- _Exercise description_:
Copy out every line of the data that follows, exactly.
= Beginning of Section =
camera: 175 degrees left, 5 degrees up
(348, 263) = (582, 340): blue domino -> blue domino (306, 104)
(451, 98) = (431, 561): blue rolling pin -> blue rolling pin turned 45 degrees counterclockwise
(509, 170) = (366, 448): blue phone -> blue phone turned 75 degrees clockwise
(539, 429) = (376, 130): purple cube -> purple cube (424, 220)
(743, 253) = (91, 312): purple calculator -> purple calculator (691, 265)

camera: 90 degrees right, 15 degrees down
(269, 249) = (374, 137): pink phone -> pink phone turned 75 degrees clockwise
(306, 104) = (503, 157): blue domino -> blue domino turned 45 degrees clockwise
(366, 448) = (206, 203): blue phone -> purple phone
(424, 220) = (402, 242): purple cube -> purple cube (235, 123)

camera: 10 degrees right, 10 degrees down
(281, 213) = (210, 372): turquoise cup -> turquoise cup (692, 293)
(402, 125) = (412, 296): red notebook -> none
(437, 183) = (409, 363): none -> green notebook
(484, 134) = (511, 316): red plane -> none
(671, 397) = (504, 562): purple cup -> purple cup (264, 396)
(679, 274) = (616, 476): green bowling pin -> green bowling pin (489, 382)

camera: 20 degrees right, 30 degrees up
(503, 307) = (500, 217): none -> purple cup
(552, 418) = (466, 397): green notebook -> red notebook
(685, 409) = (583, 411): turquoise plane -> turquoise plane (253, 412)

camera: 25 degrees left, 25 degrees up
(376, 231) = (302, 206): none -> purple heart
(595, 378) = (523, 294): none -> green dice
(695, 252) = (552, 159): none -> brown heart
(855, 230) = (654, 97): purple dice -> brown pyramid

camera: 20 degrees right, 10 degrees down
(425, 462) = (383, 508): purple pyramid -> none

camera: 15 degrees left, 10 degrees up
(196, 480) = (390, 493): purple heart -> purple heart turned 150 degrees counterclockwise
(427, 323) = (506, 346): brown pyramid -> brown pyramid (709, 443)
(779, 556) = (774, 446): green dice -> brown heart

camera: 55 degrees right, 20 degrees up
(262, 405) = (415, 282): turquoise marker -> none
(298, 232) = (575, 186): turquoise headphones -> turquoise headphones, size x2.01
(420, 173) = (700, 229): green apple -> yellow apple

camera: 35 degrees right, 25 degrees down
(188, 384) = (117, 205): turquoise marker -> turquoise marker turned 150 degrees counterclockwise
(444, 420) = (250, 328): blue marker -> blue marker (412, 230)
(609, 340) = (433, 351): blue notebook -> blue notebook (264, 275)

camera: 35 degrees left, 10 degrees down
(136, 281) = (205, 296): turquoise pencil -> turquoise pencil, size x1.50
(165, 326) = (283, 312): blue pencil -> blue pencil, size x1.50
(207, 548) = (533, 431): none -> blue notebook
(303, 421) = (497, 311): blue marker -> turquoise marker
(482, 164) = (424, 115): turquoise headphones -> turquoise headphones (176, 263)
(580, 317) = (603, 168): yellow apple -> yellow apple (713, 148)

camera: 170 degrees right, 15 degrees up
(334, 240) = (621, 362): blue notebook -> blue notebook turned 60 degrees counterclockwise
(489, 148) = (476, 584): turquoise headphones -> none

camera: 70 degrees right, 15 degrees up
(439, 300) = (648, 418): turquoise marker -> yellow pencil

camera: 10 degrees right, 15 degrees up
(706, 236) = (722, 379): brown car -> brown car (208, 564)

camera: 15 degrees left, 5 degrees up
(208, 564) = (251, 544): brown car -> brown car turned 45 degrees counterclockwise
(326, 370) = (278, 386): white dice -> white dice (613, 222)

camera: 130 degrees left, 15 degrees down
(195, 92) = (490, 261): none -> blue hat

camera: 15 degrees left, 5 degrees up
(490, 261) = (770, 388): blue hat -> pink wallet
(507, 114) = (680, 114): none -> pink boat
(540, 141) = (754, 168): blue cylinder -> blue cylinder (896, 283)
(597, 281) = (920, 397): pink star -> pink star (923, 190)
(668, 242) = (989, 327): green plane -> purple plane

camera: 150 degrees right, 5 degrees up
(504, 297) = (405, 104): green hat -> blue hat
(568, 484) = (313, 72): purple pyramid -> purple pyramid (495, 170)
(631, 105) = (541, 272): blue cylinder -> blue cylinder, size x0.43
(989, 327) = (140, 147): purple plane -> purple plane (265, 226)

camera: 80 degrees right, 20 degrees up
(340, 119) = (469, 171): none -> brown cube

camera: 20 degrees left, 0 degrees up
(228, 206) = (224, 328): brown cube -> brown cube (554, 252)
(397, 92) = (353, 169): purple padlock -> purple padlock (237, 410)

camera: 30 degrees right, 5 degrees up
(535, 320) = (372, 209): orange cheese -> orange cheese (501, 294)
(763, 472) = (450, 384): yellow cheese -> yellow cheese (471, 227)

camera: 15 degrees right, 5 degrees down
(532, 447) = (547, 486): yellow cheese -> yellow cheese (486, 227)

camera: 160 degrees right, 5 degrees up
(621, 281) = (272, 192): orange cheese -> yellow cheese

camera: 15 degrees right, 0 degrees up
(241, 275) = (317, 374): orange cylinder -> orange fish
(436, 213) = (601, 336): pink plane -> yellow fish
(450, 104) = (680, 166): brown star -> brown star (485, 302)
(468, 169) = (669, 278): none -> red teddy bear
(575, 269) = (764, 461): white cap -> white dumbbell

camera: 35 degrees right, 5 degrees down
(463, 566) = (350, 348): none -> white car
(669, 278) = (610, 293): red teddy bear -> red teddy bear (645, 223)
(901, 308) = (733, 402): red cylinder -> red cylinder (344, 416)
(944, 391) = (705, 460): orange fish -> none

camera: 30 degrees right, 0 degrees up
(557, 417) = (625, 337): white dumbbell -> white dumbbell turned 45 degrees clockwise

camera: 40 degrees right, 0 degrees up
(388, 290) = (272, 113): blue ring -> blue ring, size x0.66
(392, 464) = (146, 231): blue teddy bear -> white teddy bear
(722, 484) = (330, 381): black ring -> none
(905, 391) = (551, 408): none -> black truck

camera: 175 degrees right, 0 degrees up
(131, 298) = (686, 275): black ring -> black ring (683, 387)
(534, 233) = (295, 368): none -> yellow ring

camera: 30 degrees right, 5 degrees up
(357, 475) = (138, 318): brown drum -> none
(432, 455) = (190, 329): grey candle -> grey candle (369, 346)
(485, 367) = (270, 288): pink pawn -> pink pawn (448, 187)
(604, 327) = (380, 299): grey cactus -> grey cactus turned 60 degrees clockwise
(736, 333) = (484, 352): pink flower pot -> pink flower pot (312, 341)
= End of Section =
- _Answer area_:
camera: 175 degrees left, 5 degrees up
(348, 263) = (582, 340): blue domino -> blue domino (306, 104)
(451, 98) = (431, 561): blue rolling pin -> blue rolling pin turned 45 degrees counterclockwise
(509, 170) = (366, 448): blue phone -> blue phone turned 75 degrees clockwise
(539, 429) = (376, 130): purple cube -> purple cube (424, 220)
(743, 253) = (91, 312): purple calculator -> purple calculator (691, 265)

camera: 90 degrees right, 15 degrees down
(269, 249) = (374, 137): pink phone -> pink phone turned 75 degrees clockwise
(306, 104) = (503, 157): blue domino -> blue domino turned 45 degrees clockwise
(366, 448) = (206, 203): blue phone -> purple phone
(424, 220) = (402, 242): purple cube -> purple cube (235, 123)

camera: 10 degrees right, 10 degrees down
(281, 213) = (210, 372): turquoise cup -> turquoise cup (692, 293)
(402, 125) = (412, 296): red notebook -> none
(437, 183) = (409, 363): none -> green notebook
(484, 134) = (511, 316): red plane -> none
(671, 397) = (504, 562): purple cup -> purple cup (264, 396)
(679, 274) = (616, 476): green bowling pin -> green bowling pin (489, 382)

camera: 20 degrees right, 30 degrees up
(503, 307) = (500, 217): none -> purple cup
(552, 418) = (466, 397): green notebook -> red notebook
(685, 409) = (583, 411): turquoise plane -> turquoise plane (253, 412)

camera: 25 degrees left, 25 degrees up
(376, 231) = (302, 206): none -> purple heart
(595, 378) = (523, 294): none -> green dice
(695, 252) = (552, 159): none -> brown heart
(855, 230) = (654, 97): purple dice -> brown pyramid

camera: 20 degrees right, 10 degrees down
(425, 462) = (383, 508): purple pyramid -> none

camera: 15 degrees left, 10 degrees up
(196, 480) = (390, 493): purple heart -> purple heart turned 150 degrees counterclockwise
(427, 323) = (506, 346): brown pyramid -> brown pyramid (709, 443)
(779, 556) = (774, 446): green dice -> brown heart

camera: 55 degrees right, 20 degrees up
(262, 405) = (415, 282): turquoise marker -> none
(298, 232) = (575, 186): turquoise headphones -> turquoise headphones, size x2.01
(420, 173) = (700, 229): green apple -> yellow apple

camera: 35 degrees right, 25 degrees down
(188, 384) = (117, 205): turquoise marker -> turquoise marker turned 150 degrees counterclockwise
(444, 420) = (250, 328): blue marker -> blue marker (412, 230)
(609, 340) = (433, 351): blue notebook -> blue notebook (264, 275)

camera: 35 degrees left, 10 degrees down
(136, 281) = (205, 296): turquoise pencil -> turquoise pencil, size x1.50
(165, 326) = (283, 312): blue pencil -> blue pencil, size x1.50
(207, 548) = (533, 431): none -> blue notebook
(303, 421) = (497, 311): blue marker -> turquoise marker
(482, 164) = (424, 115): turquoise headphones -> turquoise headphones (176, 263)
(580, 317) = (603, 168): yellow apple -> yellow apple (713, 148)

camera: 170 degrees right, 15 degrees up
(334, 240) = (621, 362): blue notebook -> blue notebook turned 60 degrees counterclockwise
(489, 148) = (476, 584): turquoise headphones -> none

camera: 70 degrees right, 15 degrees up
(439, 300) = (648, 418): turquoise marker -> yellow pencil

camera: 10 degrees right, 15 degrees up
(706, 236) = (722, 379): brown car -> brown car (208, 564)

camera: 15 degrees left, 5 degrees up
(208, 564) = (251, 544): brown car -> brown car turned 45 degrees counterclockwise
(326, 370) = (278, 386): white dice -> white dice (613, 222)

camera: 130 degrees left, 15 degrees down
(195, 92) = (490, 261): none -> blue hat

camera: 15 degrees left, 5 degrees up
(490, 261) = (770, 388): blue hat -> pink wallet
(507, 114) = (680, 114): none -> pink boat
(540, 141) = (754, 168): blue cylinder -> blue cylinder (896, 283)
(597, 281) = (920, 397): pink star -> pink star (923, 190)
(668, 242) = (989, 327): green plane -> purple plane

camera: 150 degrees right, 5 degrees up
(504, 297) = (405, 104): green hat -> blue hat
(568, 484) = (313, 72): purple pyramid -> purple pyramid (495, 170)
(631, 105) = (541, 272): blue cylinder -> blue cylinder, size x0.43
(989, 327) = (140, 147): purple plane -> purple plane (265, 226)

camera: 80 degrees right, 20 degrees up
(340, 119) = (469, 171): none -> brown cube

camera: 20 degrees left, 0 degrees up
(228, 206) = (224, 328): brown cube -> brown cube (554, 252)
(397, 92) = (353, 169): purple padlock -> purple padlock (237, 410)

camera: 30 degrees right, 5 degrees up
(535, 320) = (372, 209): orange cheese -> orange cheese (501, 294)
(763, 472) = (450, 384): yellow cheese -> yellow cheese (471, 227)

camera: 15 degrees right, 5 degrees down
(532, 447) = (547, 486): yellow cheese -> yellow cheese (486, 227)

camera: 160 degrees right, 5 degrees up
(621, 281) = (272, 192): orange cheese -> yellow cheese

camera: 15 degrees right, 0 degrees up
(241, 275) = (317, 374): orange cylinder -> orange fish
(436, 213) = (601, 336): pink plane -> yellow fish
(450, 104) = (680, 166): brown star -> brown star (485, 302)
(468, 169) = (669, 278): none -> red teddy bear
(575, 269) = (764, 461): white cap -> white dumbbell

camera: 35 degrees right, 5 degrees down
(463, 566) = (350, 348): none -> white car
(669, 278) = (610, 293): red teddy bear -> red teddy bear (645, 223)
(901, 308) = (733, 402): red cylinder -> red cylinder (344, 416)
(944, 391) = (705, 460): orange fish -> none

camera: 30 degrees right, 0 degrees up
(557, 417) = (625, 337): white dumbbell -> white dumbbell turned 45 degrees clockwise

camera: 40 degrees right, 0 degrees up
(388, 290) = (272, 113): blue ring -> blue ring, size x0.66
(392, 464) = (146, 231): blue teddy bear -> white teddy bear
(722, 484) = (330, 381): black ring -> none
(905, 391) = (551, 408): none -> black truck

camera: 175 degrees right, 0 degrees up
(131, 298) = (686, 275): black ring -> black ring (683, 387)
(534, 233) = (295, 368): none -> yellow ring

camera: 30 degrees right, 5 degrees up
(357, 475) = (138, 318): brown drum -> none
(432, 455) = (190, 329): grey candle -> grey candle (369, 346)
(485, 367) = (270, 288): pink pawn -> pink pawn (448, 187)
(604, 327) = (380, 299): grey cactus -> grey cactus turned 60 degrees clockwise
(736, 333) = (484, 352): pink flower pot -> pink flower pot (312, 341)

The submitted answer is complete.